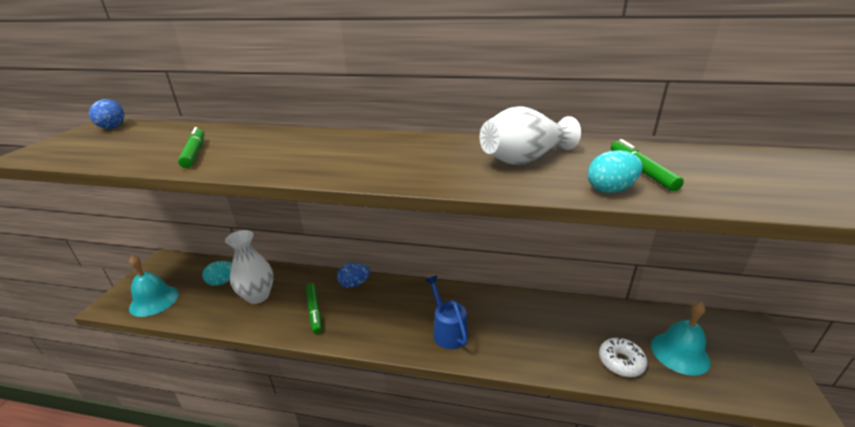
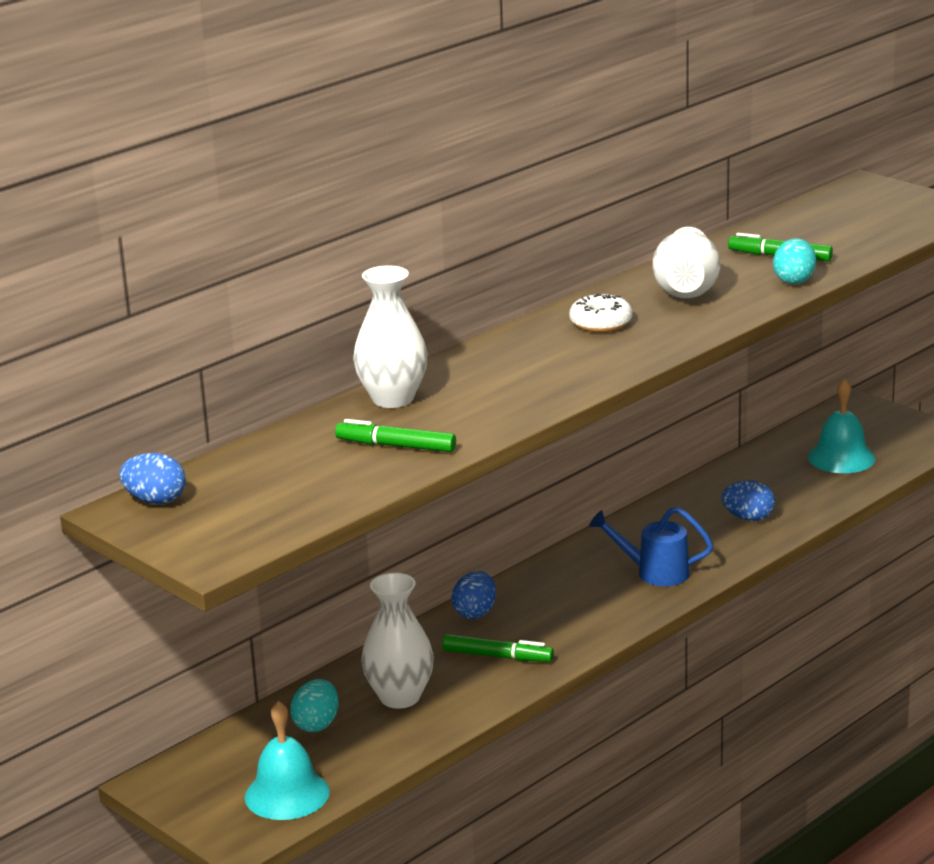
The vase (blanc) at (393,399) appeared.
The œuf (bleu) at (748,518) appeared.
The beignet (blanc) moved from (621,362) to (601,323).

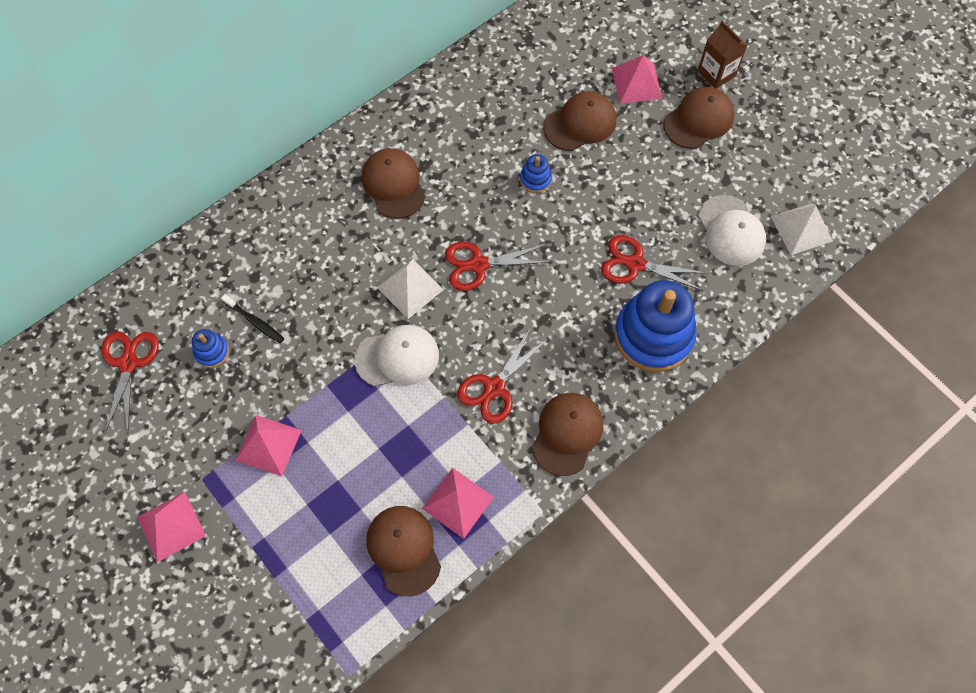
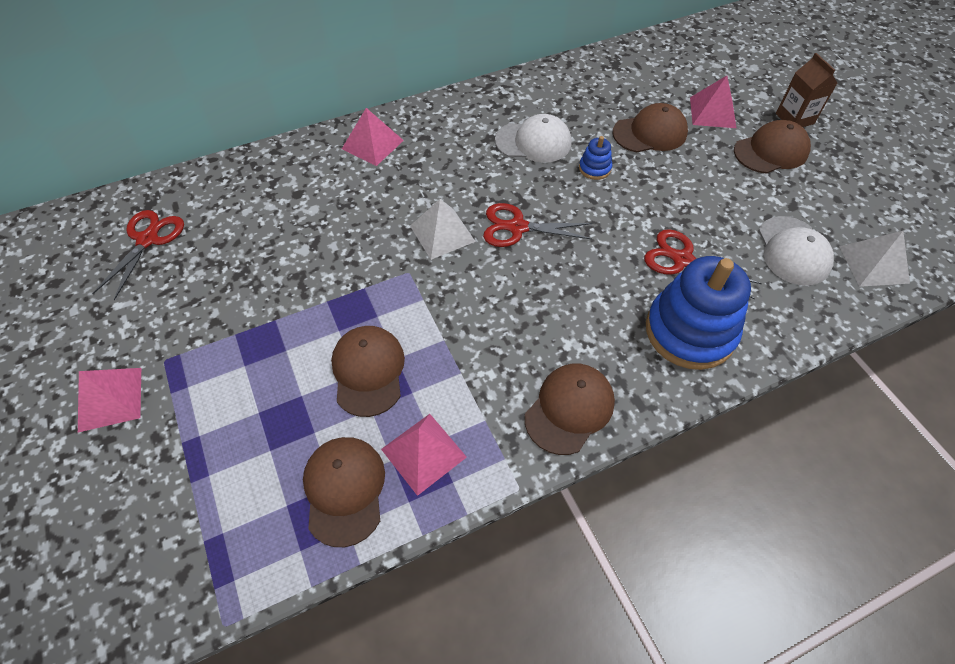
The jouet à empiler (bleu) at (212,352) disappeared.
The brosse à dents (noir) at (255,321) disappeared.
The ciseaux (rouge) at (494,388) disappeared.
The pyramide (rose) moved from (268,445) to (372,144).
The casquette (blanc) moved from (397,357) to (533,142).
The casquette (marron) moved from (393,185) to (368,371).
____________
→ **Requirement**
Please print the lines exactly, from the top of the material through the line with "The œuf (bleu) at (748,518) appeared.", and omit the pictures.

→ **Written answer**
The vase (blanc) at (393,399) appeared.
The œuf (bleu) at (748,518) appeared.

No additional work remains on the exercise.